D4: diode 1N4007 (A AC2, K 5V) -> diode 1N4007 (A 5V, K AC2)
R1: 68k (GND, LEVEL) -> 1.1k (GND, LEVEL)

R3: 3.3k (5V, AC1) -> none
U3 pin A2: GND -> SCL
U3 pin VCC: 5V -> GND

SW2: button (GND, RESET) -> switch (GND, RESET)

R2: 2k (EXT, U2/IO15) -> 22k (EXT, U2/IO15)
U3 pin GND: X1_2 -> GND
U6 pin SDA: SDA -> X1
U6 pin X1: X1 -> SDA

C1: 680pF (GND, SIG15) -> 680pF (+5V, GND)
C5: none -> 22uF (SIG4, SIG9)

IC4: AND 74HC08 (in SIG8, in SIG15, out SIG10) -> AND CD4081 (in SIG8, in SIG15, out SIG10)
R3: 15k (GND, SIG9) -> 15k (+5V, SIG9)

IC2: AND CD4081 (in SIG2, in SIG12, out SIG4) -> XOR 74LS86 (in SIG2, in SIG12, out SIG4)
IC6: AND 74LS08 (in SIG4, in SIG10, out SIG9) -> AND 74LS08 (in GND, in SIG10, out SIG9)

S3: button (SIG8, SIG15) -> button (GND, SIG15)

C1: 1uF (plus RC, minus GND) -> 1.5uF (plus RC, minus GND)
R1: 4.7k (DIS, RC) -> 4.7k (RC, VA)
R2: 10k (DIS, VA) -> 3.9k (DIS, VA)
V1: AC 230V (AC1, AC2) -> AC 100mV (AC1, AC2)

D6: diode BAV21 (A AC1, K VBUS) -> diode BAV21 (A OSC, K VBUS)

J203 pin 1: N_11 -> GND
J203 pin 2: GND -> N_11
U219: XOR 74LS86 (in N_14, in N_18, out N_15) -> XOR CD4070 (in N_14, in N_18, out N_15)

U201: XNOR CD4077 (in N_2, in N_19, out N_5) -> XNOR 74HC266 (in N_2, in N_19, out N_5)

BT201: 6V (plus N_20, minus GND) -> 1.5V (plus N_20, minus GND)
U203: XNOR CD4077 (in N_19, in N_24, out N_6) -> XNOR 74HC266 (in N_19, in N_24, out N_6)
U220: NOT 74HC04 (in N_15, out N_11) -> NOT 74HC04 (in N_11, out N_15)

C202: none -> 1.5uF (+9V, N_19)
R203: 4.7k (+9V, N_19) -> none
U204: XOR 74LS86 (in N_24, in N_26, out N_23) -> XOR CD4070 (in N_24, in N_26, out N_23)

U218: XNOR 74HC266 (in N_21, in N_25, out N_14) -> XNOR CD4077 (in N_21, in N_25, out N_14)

****************************************

**Task statement**:
The full listing should be reproduced exactly.

**Response to the exercise**:
D4: diode 1N4007 (A AC2, K 5V) -> diode 1N4007 (A 5V, K AC2)
R1: 68k (GND, LEVEL) -> 1.1k (GND, LEVEL)

R3: 3.3k (5V, AC1) -> none
U3 pin A2: GND -> SCL
U3 pin VCC: 5V -> GND

SW2: button (GND, RESET) -> switch (GND, RESET)

R2: 2k (EXT, U2/IO15) -> 22k (EXT, U2/IO15)
U3 pin GND: X1_2 -> GND
U6 pin SDA: SDA -> X1
U6 pin X1: X1 -> SDA

C1: 680pF (GND, SIG15) -> 680pF (+5V, GND)
C5: none -> 22uF (SIG4, SIG9)

IC4: AND 74HC08 (in SIG8, in SIG15, out SIG10) -> AND CD4081 (in SIG8, in SIG15, out SIG10)
R3: 15k (GND, SIG9) -> 15k (+5V, SIG9)

IC2: AND CD4081 (in SIG2, in SIG12, out SIG4) -> XOR 74LS86 (in SIG2, in SIG12, out SIG4)
IC6: AND 74LS08 (in SIG4, in SIG10, out SIG9) -> AND 74LS08 (in GND, in SIG10, out SIG9)

S3: button (SIG8, SIG15) -> button (GND, SIG15)

C1: 1uF (plus RC, minus GND) -> 1.5uF (plus RC, minus GND)
R1: 4.7k (DIS, RC) -> 4.7k (RC, VA)
R2: 10k (DIS, VA) -> 3.9k (DIS, VA)
V1: AC 230V (AC1, AC2) -> AC 100mV (AC1, AC2)

D6: diode BAV21 (A AC1, K VBUS) -> diode BAV21 (A OSC, K VBUS)

J203 pin 1: N_11 -> GND
J203 pin 2: GND -> N_11
U219: XOR 74LS86 (in N_14, in N_18, out N_15) -> XOR CD4070 (in N_14, in N_18, out N_15)

U201: XNOR CD4077 (in N_2, in N_19, out N_5) -> XNOR 74HC266 (in N_2, in N_19, out N_5)

BT201: 6V (plus N_20, minus GND) -> 1.5V (plus N_20, minus GND)
U203: XNOR CD4077 (in N_19, in N_24, out N_6) -> XNOR 74HC266 (in N_19, in N_24, out N_6)
U220: NOT 74HC04 (in N_15, out N_11) -> NOT 74HC04 (in N_11, out N_15)

C202: none -> 1.5uF (+9V, N_19)
R203: 4.7k (+9V, N_19) -> none
U204: XOR 74LS86 (in N_24, in N_26, out N_23) -> XOR CD4070 (in N_24, in N_26, out N_23)

U218: XNOR 74HC266 (in N_21, in N_25, out N_14) -> XNOR CD4077 (in N_21, in N_25, out N_14)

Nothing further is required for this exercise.